### Work order
Search the data below for the string "dice". Extract every line that contains it.

### Input data
==========
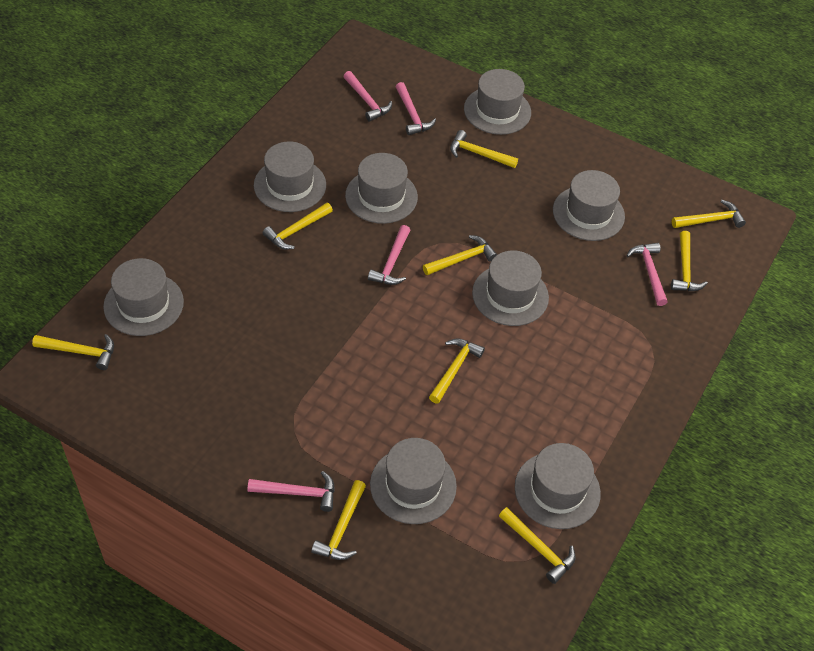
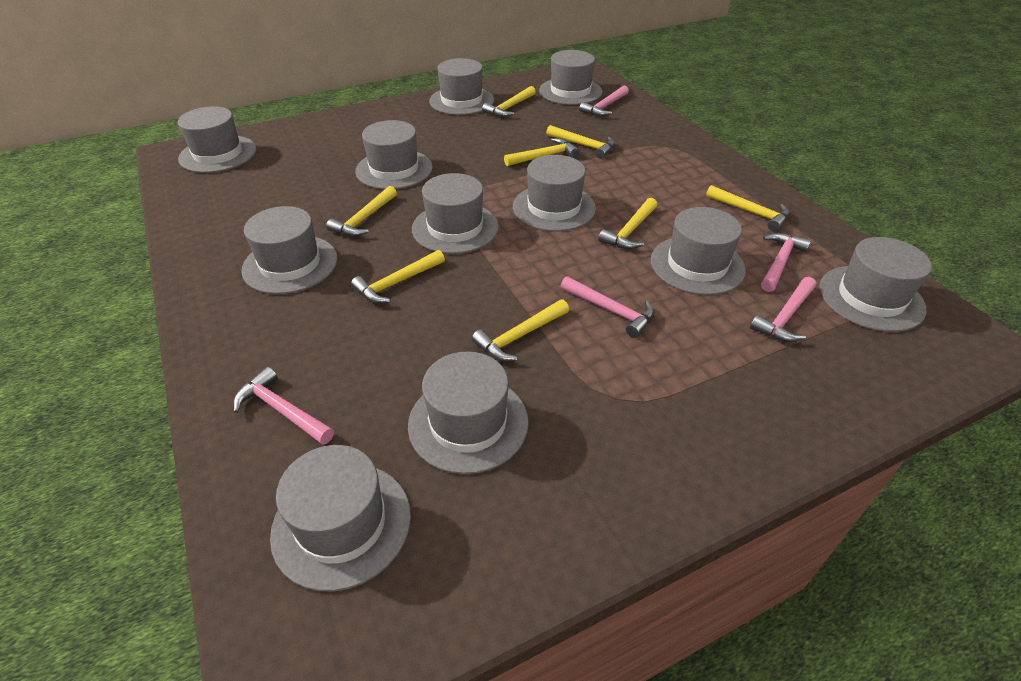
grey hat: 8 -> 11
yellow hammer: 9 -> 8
==========
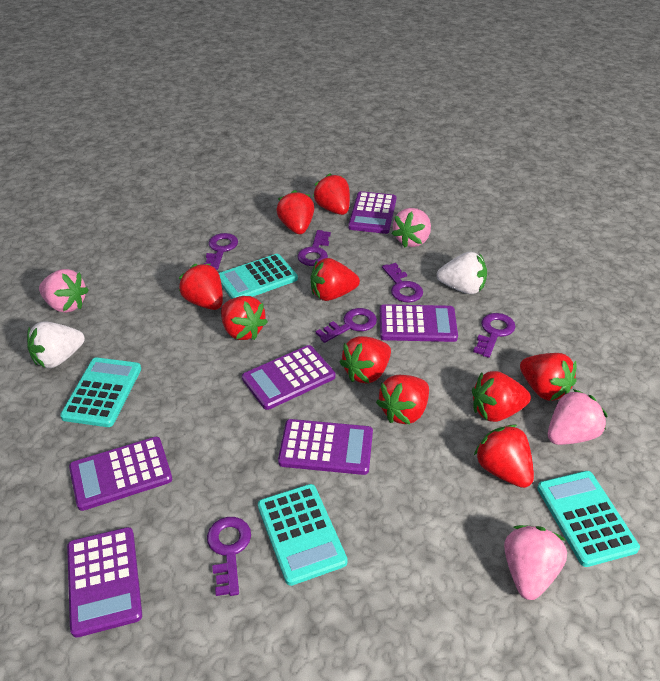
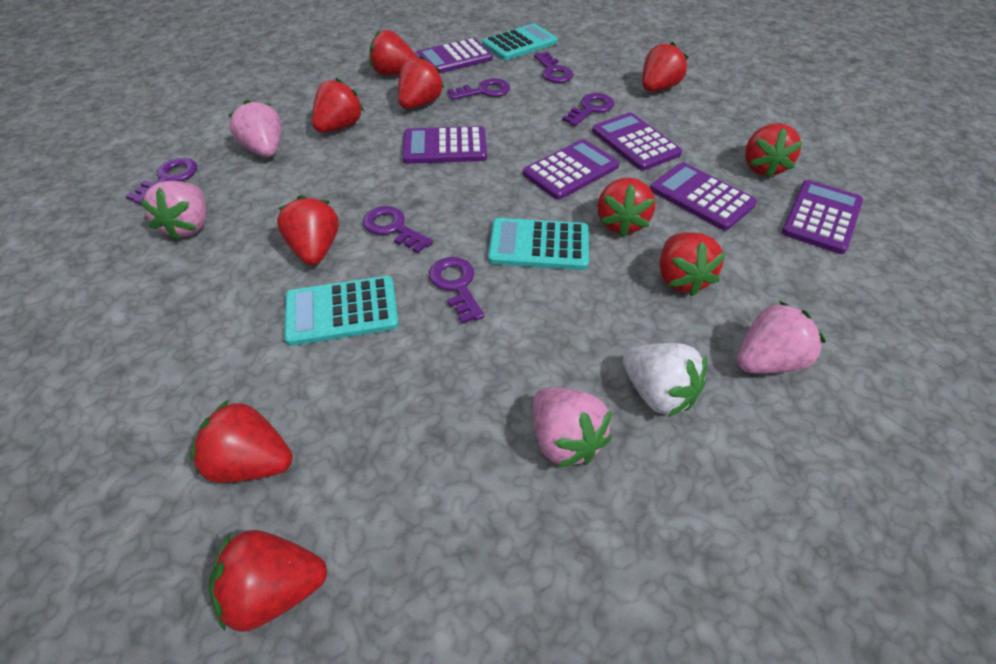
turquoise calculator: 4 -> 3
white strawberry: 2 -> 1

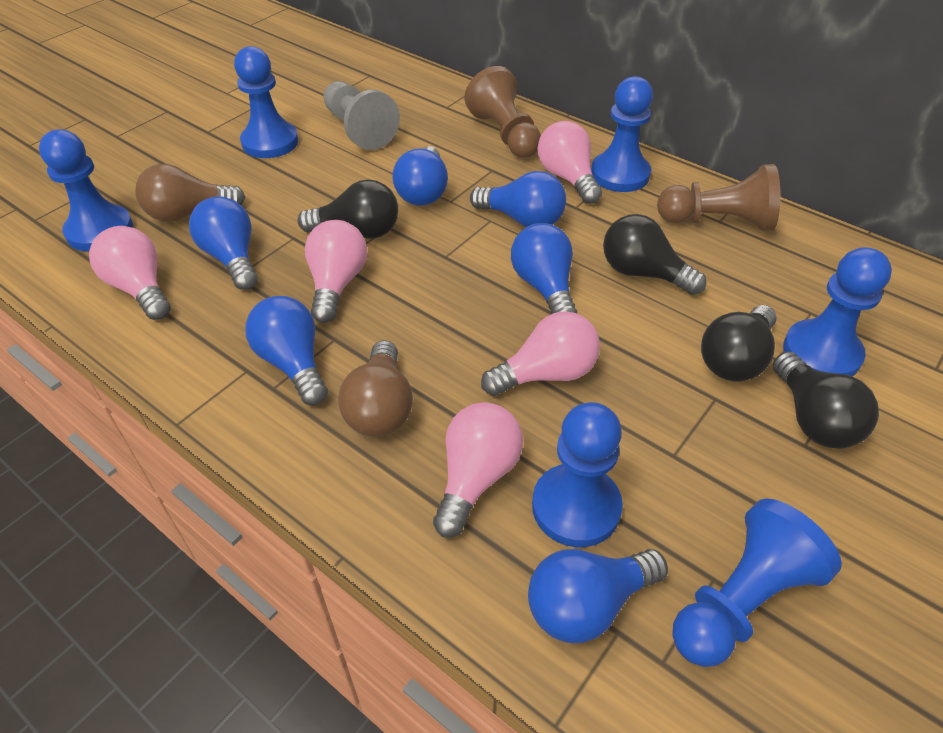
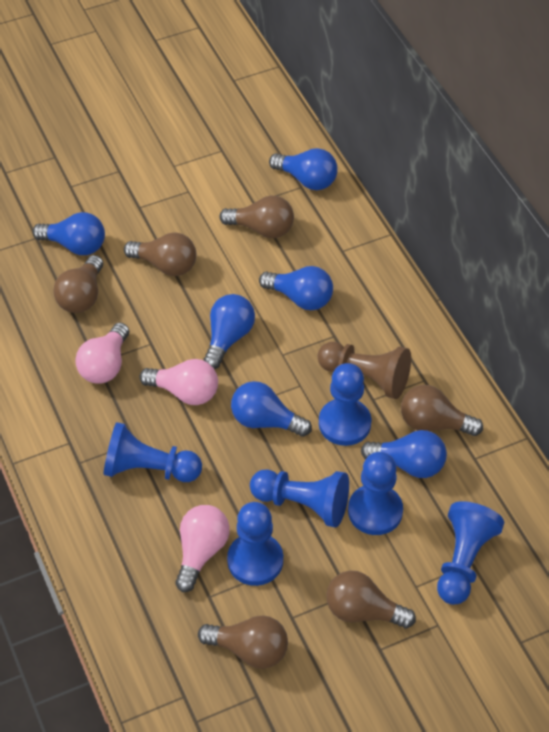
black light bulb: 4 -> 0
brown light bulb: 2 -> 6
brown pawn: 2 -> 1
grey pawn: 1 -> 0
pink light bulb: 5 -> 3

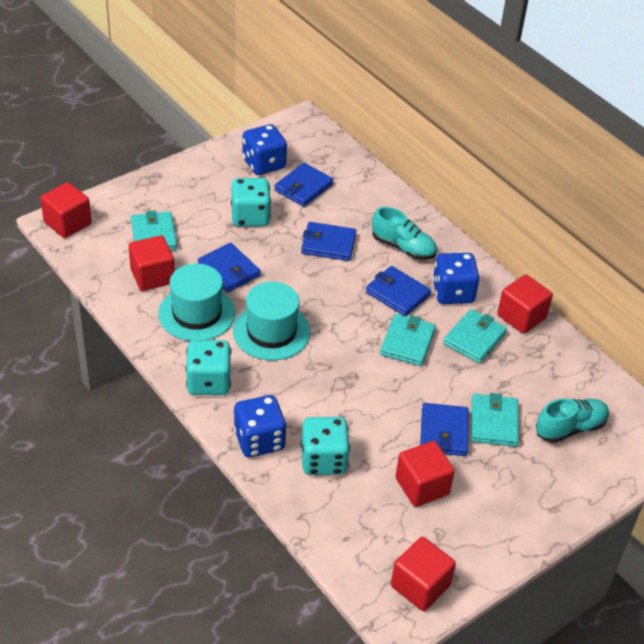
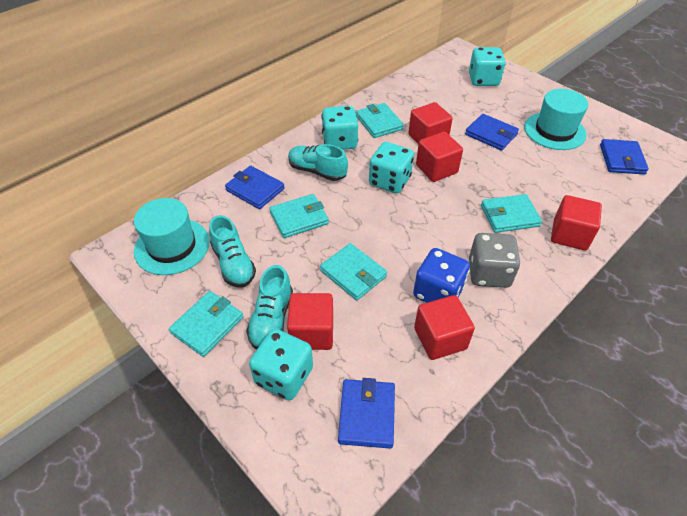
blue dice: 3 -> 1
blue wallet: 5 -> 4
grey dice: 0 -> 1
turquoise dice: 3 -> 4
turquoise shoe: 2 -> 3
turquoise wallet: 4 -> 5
==========
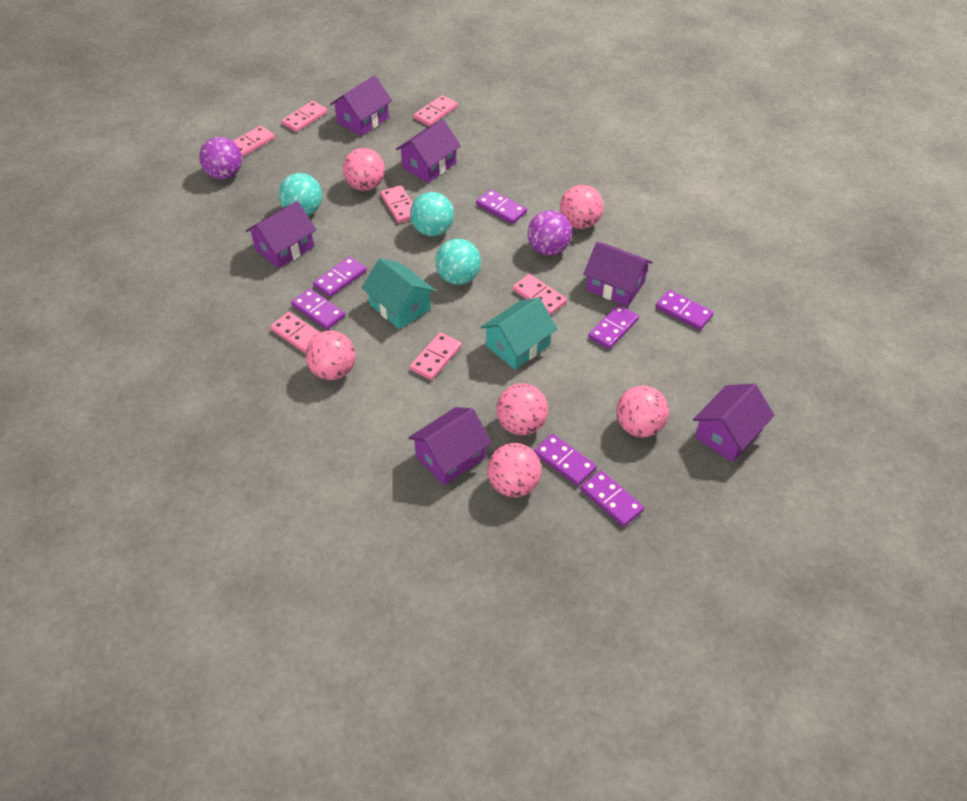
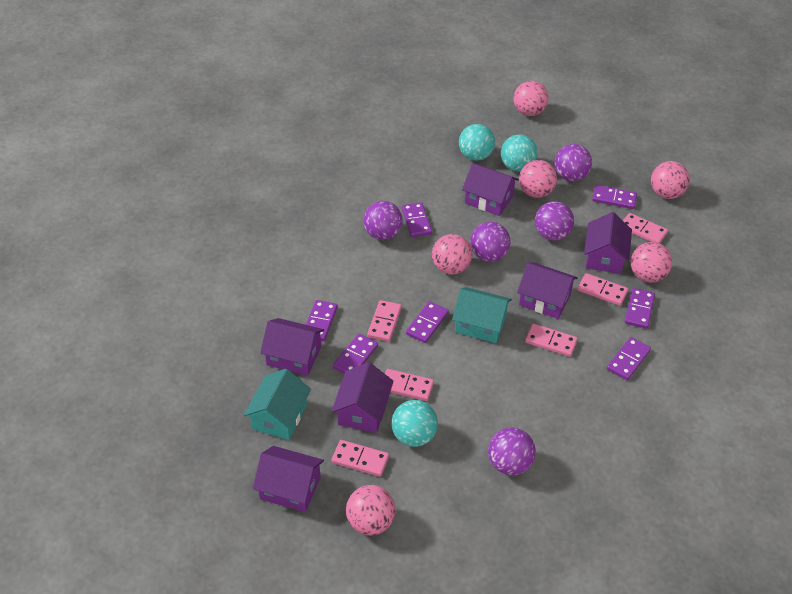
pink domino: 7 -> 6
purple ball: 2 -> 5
==========
### Written reply
blue dice: 3 -> 1
grey dice: 0 -> 1
turquoise dice: 3 -> 4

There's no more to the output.